Prompt » Among the lines below, take the one holding "C5: 2.2nF (DAC, GND) -> 33nF (DAC, GND)", the one holding "IC2: BME280 -> LM75A", and all lines between them. Set them down exactly.

[Change detection data]
======
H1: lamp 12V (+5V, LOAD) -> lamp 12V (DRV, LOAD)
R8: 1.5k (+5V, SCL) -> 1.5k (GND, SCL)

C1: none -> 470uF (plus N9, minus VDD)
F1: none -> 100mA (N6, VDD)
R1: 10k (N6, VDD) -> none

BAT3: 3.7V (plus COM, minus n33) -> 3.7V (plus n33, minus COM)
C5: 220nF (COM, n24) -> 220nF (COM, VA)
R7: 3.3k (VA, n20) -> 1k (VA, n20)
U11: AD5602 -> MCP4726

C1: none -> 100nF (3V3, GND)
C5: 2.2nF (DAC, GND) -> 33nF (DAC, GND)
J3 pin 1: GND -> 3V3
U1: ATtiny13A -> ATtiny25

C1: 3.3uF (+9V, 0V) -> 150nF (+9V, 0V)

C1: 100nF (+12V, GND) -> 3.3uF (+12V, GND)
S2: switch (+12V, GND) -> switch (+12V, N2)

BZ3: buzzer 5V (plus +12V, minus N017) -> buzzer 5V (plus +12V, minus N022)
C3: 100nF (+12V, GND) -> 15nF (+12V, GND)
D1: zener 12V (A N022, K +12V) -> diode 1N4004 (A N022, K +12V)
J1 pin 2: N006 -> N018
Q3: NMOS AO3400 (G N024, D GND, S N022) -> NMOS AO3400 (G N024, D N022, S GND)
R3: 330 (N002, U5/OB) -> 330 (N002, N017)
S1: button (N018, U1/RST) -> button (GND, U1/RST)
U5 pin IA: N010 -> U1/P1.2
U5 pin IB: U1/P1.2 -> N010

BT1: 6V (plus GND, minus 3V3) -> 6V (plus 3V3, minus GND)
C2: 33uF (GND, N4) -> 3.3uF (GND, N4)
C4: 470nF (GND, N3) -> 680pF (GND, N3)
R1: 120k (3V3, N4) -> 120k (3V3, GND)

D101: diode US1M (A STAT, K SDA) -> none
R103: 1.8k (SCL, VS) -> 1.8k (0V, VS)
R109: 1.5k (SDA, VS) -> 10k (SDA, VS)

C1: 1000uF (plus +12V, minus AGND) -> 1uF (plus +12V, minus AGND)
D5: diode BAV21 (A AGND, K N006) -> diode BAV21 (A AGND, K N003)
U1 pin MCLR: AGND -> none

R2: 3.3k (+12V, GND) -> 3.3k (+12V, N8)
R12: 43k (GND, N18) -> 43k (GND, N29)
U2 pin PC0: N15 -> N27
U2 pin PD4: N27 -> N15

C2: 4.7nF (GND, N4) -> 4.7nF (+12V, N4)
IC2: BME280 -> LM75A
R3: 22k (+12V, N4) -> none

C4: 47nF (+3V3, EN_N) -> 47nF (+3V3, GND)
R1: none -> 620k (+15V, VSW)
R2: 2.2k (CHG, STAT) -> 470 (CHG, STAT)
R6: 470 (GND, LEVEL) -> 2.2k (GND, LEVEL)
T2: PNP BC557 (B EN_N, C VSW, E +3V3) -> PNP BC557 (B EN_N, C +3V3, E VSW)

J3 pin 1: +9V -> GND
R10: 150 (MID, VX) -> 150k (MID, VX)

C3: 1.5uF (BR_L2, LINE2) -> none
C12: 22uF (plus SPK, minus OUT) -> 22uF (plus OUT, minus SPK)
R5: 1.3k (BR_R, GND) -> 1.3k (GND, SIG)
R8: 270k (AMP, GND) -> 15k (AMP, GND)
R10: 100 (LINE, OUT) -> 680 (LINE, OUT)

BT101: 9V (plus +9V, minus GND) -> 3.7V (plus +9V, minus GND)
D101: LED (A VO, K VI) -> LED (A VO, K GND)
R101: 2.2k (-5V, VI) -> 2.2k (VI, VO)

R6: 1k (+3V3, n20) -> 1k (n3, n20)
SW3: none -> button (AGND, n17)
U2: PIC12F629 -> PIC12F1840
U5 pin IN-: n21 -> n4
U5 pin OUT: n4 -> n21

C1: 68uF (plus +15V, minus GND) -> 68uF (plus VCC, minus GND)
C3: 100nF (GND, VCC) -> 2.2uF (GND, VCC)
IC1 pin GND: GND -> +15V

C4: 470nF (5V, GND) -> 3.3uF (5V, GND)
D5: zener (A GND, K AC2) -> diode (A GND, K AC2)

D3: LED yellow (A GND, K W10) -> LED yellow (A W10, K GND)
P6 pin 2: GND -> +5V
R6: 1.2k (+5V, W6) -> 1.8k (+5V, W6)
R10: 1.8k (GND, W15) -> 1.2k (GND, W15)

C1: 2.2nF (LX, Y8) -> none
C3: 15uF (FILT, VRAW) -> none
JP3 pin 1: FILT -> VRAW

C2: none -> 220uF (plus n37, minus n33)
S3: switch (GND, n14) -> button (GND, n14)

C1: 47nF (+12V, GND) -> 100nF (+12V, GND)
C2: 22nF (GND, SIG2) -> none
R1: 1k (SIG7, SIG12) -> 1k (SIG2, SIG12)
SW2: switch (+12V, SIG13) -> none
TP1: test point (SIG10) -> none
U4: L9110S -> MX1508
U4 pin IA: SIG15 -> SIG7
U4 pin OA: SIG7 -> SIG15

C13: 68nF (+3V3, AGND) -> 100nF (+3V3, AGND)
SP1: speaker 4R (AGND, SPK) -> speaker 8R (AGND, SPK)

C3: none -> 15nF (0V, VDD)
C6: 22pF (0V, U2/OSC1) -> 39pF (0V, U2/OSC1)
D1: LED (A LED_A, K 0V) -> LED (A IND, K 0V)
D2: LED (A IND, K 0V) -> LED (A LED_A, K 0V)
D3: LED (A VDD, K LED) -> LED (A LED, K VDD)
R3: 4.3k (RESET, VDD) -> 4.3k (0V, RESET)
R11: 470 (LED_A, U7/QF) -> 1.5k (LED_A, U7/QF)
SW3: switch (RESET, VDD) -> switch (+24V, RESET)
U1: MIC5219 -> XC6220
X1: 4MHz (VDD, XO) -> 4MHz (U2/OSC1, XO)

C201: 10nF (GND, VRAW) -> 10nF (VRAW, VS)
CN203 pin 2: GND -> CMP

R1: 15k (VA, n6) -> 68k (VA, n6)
======
Written answer »
C5: 2.2nF (DAC, GND) -> 33nF (DAC, GND)
J3 pin 1: GND -> 3V3
U1: ATtiny13A -> ATtiny25

C1: 3.3uF (+9V, 0V) -> 150nF (+9V, 0V)

C1: 100nF (+12V, GND) -> 3.3uF (+12V, GND)
S2: switch (+12V, GND) -> switch (+12V, N2)

BZ3: buzzer 5V (plus +12V, minus N017) -> buzzer 5V (plus +12V, minus N022)
C3: 100nF (+12V, GND) -> 15nF (+12V, GND)
D1: zener 12V (A N022, K +12V) -> diode 1N4004 (A N022, K +12V)
J1 pin 2: N006 -> N018
Q3: NMOS AO3400 (G N024, D GND, S N022) -> NMOS AO3400 (G N024, D N022, S GND)
R3: 330 (N002, U5/OB) -> 330 (N002, N017)
S1: button (N018, U1/RST) -> button (GND, U1/RST)
U5 pin IA: N010 -> U1/P1.2
U5 pin IB: U1/P1.2 -> N010

BT1: 6V (plus GND, minus 3V3) -> 6V (plus 3V3, minus GND)
C2: 33uF (GND, N4) -> 3.3uF (GND, N4)
C4: 470nF (GND, N3) -> 680pF (GND, N3)
R1: 120k (3V3, N4) -> 120k (3V3, GND)

D101: diode US1M (A STAT, K SDA) -> none
R103: 1.8k (SCL, VS) -> 1.8k (0V, VS)
R109: 1.5k (SDA, VS) -> 10k (SDA, VS)

C1: 1000uF (plus +12V, minus AGND) -> 1uF (plus +12V, minus AGND)
D5: diode BAV21 (A AGND, K N006) -> diode BAV21 (A AGND, K N003)
U1 pin MCLR: AGND -> none

R2: 3.3k (+12V, GND) -> 3.3k (+12V, N8)
R12: 43k (GND, N18) -> 43k (GND, N29)
U2 pin PC0: N15 -> N27
U2 pin PD4: N27 -> N15

C2: 4.7nF (GND, N4) -> 4.7nF (+12V, N4)
IC2: BME280 -> LM75A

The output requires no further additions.